__Aim of the exercise__. The response should consist solely of the lines running from the line with "(727, 424) = (420, 270): blue cone -> none" to the end of the data, retyped exactly.

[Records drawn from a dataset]

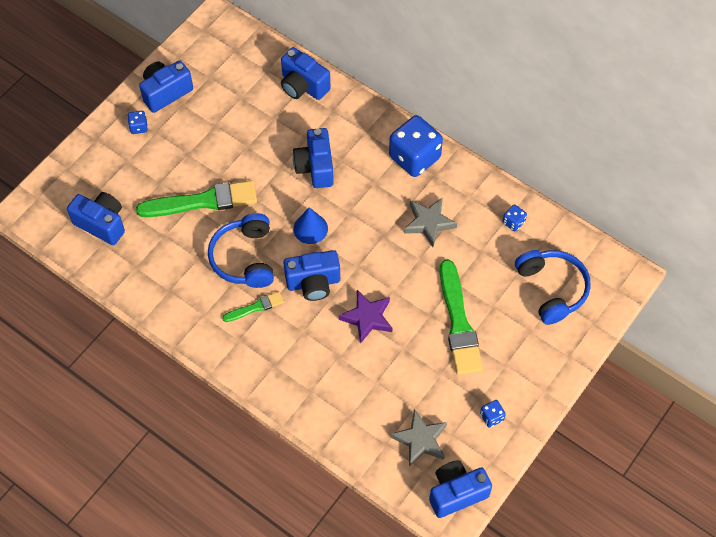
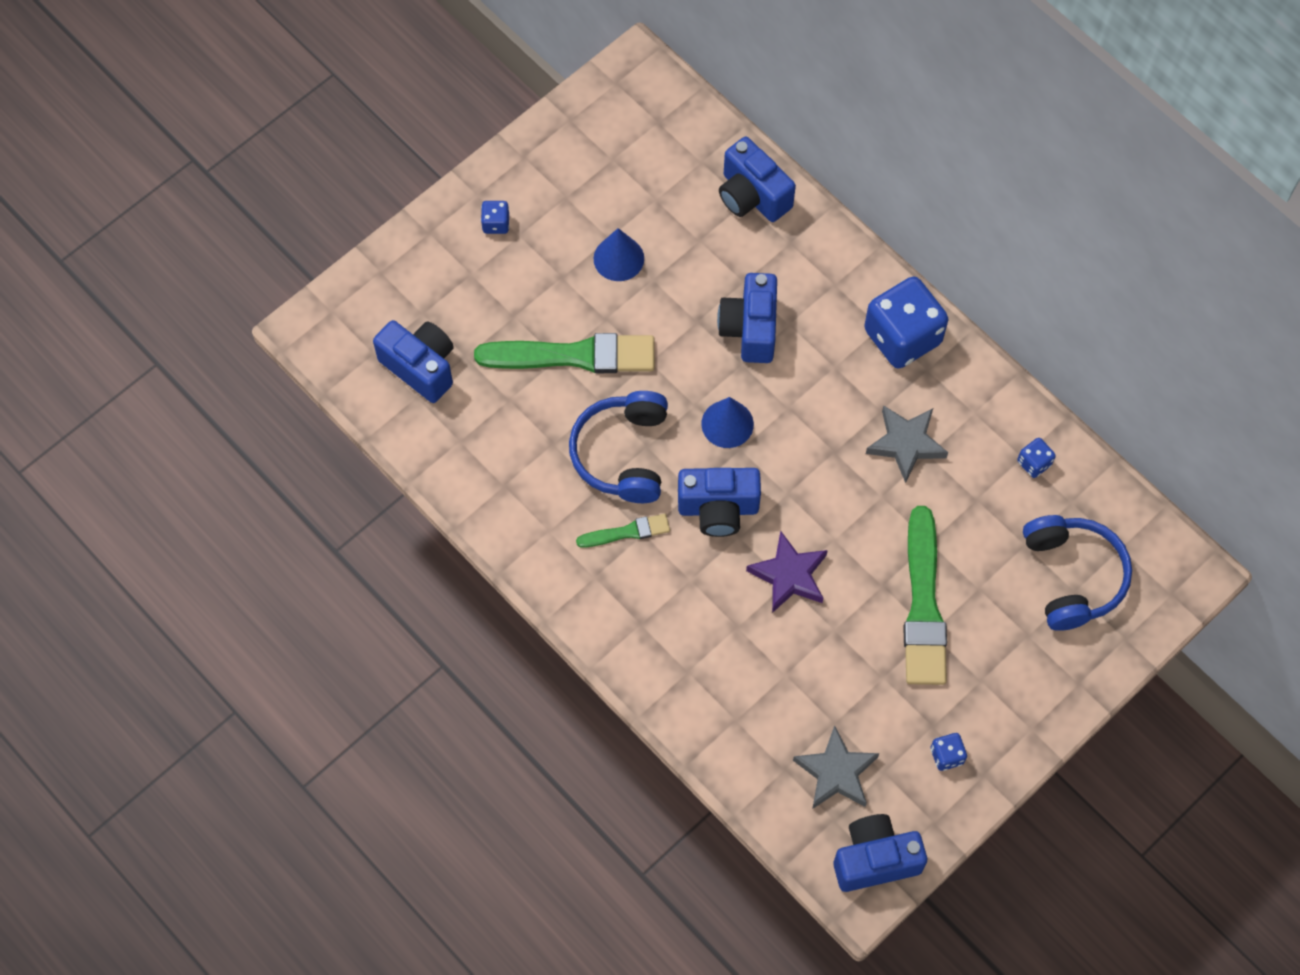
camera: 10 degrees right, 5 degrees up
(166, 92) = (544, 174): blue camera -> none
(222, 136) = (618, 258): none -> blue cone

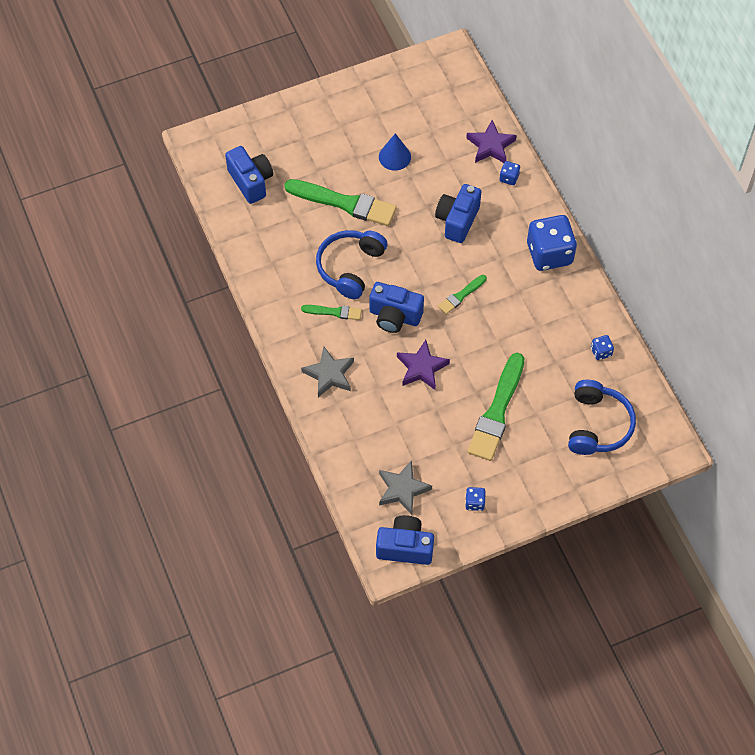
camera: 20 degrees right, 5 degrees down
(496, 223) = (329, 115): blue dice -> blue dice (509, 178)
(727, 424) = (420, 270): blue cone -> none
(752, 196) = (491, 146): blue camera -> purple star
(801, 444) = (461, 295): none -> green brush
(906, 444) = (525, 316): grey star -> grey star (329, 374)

__Response__.
(727, 424) = (420, 270): blue cone -> none
(752, 196) = (491, 146): blue camera -> purple star
(801, 444) = (461, 295): none -> green brush
(906, 444) = (525, 316): grey star -> grey star (329, 374)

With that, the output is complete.